=== Objective ===
Gather every line of the records below that contains the string "kern", treating uppercase and lowercase as different.

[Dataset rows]
----

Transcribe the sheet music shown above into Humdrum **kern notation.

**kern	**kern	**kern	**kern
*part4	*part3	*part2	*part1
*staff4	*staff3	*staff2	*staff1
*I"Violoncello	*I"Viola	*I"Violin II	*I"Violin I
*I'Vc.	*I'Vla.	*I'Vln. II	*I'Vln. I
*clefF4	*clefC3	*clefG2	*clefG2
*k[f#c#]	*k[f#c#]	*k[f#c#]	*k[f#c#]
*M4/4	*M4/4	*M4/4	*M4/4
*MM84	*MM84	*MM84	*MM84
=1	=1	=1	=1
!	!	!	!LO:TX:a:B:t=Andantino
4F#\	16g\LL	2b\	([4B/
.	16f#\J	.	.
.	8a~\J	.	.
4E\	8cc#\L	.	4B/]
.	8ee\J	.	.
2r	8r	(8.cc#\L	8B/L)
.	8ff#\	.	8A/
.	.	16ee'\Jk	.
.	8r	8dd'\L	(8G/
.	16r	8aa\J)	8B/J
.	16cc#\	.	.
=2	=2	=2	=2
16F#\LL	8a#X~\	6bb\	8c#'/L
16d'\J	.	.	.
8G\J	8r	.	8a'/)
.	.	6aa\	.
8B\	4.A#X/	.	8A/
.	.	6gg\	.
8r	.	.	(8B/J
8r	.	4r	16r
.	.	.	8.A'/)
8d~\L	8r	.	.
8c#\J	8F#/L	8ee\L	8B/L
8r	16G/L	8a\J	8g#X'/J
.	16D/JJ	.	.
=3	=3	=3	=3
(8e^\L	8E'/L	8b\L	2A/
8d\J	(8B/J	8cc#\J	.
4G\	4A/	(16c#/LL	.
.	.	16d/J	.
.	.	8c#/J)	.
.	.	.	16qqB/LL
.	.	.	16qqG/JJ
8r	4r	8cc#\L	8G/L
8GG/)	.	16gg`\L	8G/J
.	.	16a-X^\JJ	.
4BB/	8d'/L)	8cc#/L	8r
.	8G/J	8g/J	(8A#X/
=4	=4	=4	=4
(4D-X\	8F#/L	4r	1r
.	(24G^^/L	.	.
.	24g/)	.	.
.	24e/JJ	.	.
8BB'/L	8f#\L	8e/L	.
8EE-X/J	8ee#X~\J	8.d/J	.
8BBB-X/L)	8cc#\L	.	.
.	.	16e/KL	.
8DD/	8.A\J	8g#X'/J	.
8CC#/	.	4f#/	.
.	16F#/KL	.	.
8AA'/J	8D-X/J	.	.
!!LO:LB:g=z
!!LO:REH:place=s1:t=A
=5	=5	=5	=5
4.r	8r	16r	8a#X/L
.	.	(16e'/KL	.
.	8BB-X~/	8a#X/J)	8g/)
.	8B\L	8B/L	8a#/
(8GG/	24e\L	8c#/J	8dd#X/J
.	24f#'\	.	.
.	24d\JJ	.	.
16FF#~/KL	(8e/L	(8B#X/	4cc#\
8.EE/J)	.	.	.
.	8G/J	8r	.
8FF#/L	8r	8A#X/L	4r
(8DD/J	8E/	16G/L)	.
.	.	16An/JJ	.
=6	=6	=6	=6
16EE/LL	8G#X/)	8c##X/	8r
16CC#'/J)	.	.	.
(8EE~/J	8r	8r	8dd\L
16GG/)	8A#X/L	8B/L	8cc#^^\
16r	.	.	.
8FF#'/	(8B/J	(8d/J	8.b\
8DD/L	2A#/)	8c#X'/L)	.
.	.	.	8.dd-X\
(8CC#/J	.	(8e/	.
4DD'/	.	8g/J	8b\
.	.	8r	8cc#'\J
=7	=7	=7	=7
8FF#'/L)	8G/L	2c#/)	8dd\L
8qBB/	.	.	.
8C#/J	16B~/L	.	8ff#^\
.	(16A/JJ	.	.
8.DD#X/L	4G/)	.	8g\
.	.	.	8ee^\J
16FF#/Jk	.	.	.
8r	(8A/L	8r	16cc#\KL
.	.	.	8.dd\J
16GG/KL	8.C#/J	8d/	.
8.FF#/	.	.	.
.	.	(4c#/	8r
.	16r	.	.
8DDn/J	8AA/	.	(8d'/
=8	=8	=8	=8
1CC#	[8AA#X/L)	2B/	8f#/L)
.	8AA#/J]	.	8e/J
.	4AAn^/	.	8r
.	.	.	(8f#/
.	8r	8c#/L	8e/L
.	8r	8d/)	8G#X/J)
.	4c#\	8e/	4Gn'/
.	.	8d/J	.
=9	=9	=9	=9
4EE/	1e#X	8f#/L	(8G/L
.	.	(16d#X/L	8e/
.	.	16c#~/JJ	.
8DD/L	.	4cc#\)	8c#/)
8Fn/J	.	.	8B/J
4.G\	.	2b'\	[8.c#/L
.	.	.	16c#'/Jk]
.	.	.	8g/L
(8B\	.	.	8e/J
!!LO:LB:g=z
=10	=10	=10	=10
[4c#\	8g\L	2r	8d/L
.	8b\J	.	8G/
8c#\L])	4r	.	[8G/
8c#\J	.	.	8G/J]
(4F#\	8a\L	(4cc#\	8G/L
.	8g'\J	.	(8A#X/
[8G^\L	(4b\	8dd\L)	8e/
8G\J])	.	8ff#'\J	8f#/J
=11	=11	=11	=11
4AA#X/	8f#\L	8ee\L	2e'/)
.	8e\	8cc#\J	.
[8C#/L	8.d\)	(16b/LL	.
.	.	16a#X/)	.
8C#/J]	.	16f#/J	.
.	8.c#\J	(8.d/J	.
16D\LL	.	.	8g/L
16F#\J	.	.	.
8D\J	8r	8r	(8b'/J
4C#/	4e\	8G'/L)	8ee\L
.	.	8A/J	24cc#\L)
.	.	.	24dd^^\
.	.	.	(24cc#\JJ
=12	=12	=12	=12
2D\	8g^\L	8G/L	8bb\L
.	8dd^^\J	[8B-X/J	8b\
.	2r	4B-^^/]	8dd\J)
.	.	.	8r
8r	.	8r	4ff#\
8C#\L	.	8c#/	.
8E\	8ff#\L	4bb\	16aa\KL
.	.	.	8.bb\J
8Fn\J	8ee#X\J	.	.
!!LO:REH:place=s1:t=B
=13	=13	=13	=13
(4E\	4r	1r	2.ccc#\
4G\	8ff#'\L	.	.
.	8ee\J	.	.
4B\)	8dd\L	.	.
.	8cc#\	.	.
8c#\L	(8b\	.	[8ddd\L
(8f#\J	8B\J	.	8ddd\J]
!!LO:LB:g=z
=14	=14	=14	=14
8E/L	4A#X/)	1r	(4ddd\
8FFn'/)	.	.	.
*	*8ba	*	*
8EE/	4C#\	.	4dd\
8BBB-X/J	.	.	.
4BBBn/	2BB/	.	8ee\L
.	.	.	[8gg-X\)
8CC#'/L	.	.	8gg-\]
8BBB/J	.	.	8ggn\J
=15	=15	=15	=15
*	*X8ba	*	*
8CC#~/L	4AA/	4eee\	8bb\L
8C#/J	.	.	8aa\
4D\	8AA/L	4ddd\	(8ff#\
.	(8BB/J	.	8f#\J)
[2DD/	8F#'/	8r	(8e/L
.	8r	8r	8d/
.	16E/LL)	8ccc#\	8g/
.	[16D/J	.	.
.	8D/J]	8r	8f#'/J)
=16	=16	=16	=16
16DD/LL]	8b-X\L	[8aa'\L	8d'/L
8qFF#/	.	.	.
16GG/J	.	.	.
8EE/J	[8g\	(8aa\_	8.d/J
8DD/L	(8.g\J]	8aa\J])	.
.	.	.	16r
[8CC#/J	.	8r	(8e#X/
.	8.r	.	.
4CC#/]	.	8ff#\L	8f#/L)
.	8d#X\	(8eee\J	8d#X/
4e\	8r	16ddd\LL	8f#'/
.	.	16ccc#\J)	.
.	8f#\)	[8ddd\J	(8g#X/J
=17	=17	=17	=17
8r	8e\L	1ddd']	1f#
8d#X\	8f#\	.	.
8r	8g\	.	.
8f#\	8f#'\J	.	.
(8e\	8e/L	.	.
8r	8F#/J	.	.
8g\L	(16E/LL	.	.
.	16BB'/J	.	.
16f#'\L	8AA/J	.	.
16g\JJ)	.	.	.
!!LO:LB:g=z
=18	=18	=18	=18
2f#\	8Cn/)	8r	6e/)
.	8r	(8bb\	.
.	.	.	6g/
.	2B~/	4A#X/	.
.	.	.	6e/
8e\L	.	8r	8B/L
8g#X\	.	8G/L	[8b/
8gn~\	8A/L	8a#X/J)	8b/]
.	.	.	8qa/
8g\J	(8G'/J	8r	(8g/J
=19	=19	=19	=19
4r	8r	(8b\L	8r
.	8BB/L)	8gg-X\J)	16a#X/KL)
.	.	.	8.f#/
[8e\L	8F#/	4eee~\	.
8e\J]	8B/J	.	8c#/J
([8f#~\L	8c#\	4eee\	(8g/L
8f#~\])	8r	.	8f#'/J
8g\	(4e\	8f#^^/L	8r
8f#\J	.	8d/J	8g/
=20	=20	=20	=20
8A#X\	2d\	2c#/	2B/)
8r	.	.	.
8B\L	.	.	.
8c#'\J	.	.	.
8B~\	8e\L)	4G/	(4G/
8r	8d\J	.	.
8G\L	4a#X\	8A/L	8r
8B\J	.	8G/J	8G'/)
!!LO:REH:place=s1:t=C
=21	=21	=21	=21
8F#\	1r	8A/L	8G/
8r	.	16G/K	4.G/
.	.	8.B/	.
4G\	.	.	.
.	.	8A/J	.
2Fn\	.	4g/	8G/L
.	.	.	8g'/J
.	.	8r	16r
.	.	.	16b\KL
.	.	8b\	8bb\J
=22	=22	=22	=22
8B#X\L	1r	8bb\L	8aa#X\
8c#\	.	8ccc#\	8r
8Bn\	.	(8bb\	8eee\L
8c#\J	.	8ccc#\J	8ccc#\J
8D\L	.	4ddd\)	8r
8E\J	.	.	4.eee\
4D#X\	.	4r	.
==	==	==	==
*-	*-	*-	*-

----

=== Output for this exercise ===
Transcribe the sheet music shown above into Humdrum **kern notation.
**kern	**kern	**kern	**kern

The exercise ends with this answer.